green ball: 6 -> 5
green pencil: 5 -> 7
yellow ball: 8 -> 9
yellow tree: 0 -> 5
...
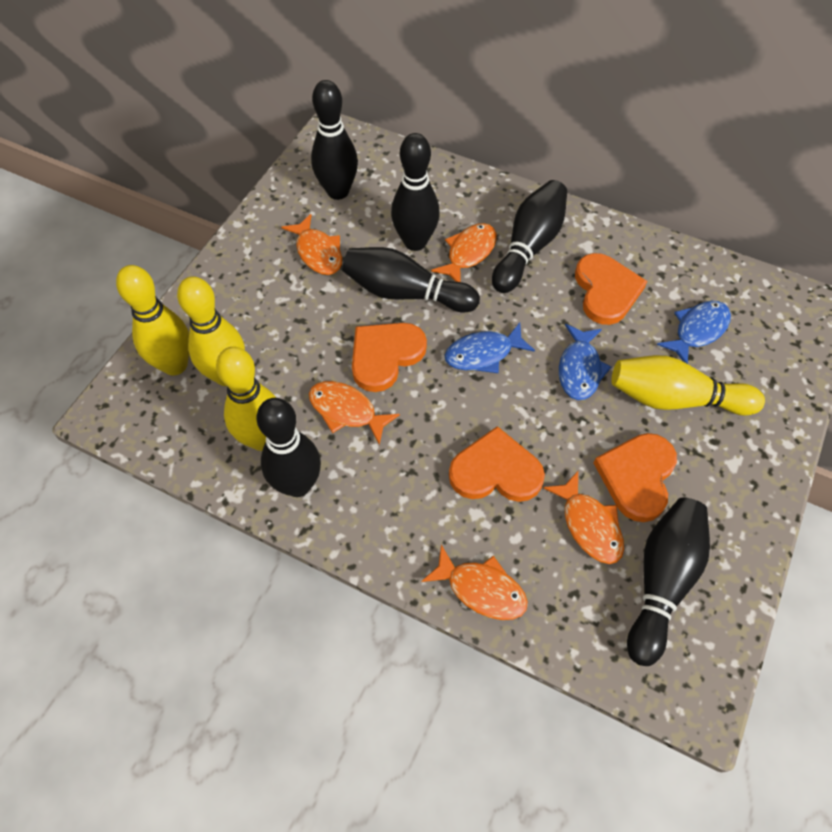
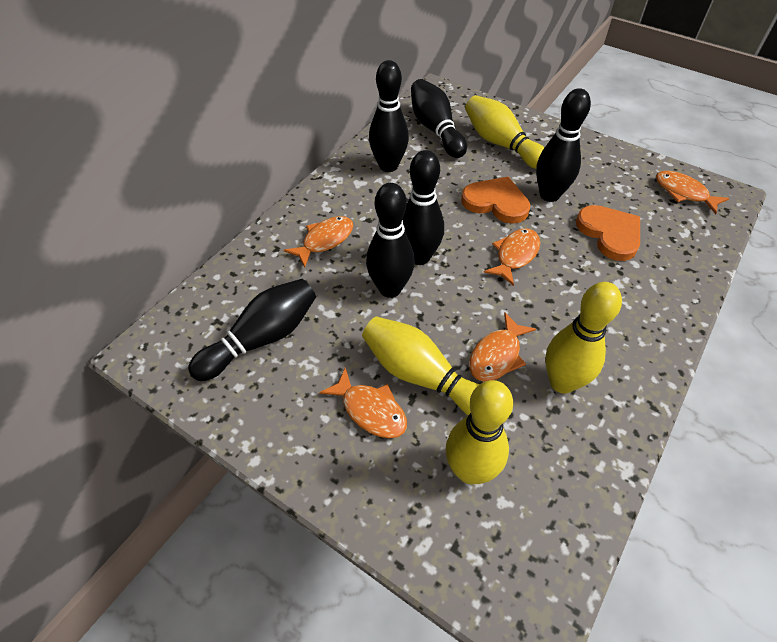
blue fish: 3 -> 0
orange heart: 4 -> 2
...
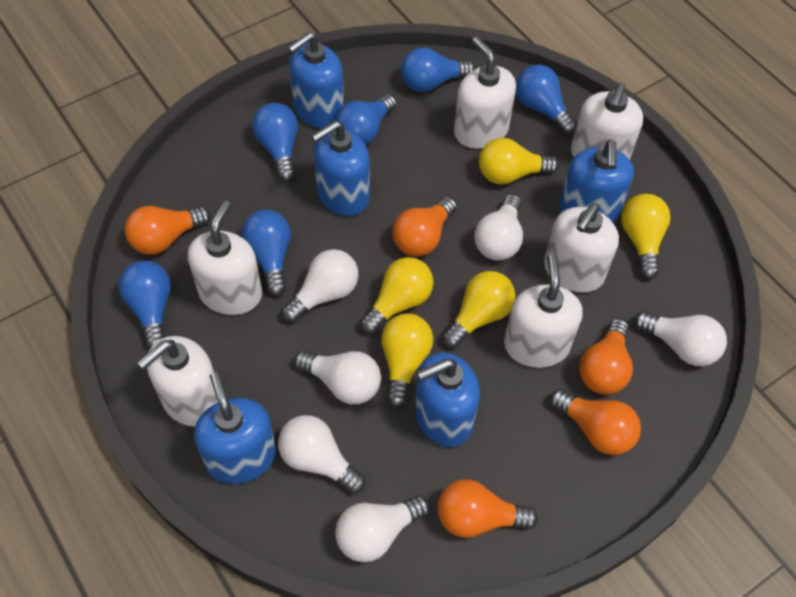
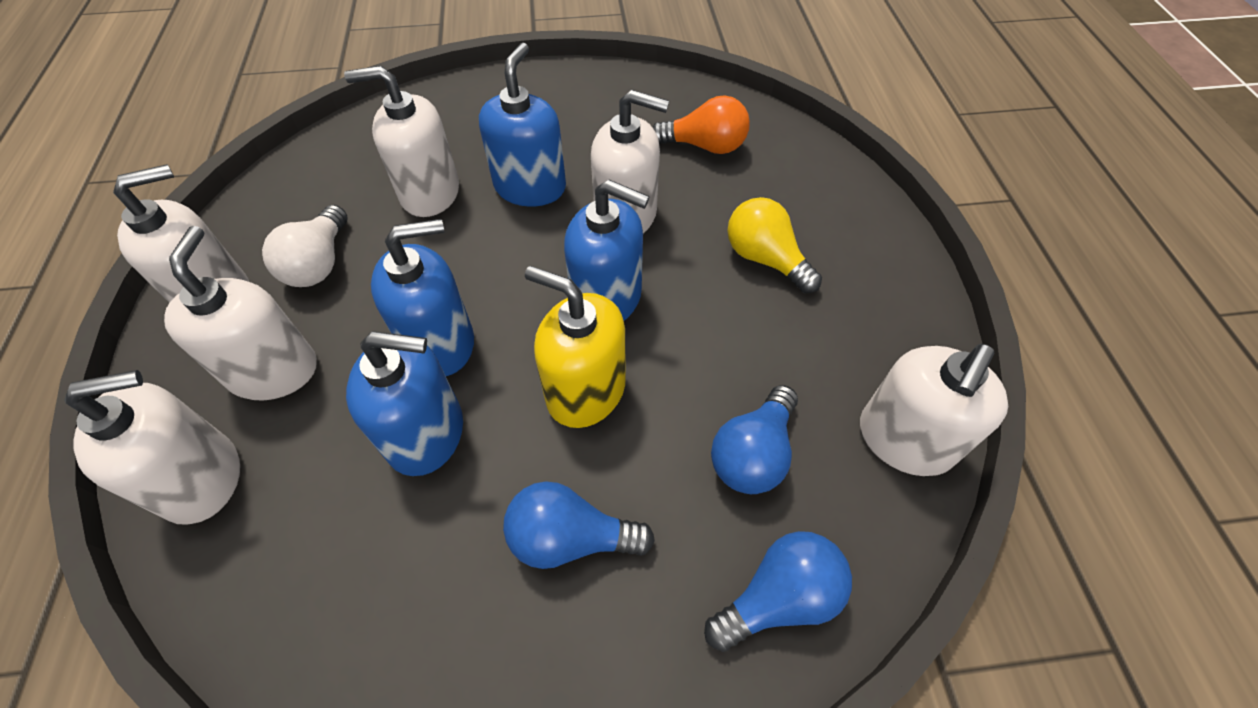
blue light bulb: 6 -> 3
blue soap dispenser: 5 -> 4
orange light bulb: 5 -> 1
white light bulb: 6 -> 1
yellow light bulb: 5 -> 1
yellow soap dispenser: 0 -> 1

* **ASSIGNMENT**: From the listing above, return the lines starting at the one with "blue light bulb: 6 -> 3" and ending at the one with "yellow soap dispenser: 0 -> 1", both kept, exactly as they appear and nothing more.

* **RESPONSE TO THIS TASK**:
blue light bulb: 6 -> 3
blue soap dispenser: 5 -> 4
orange light bulb: 5 -> 1
white light bulb: 6 -> 1
yellow light bulb: 5 -> 1
yellow soap dispenser: 0 -> 1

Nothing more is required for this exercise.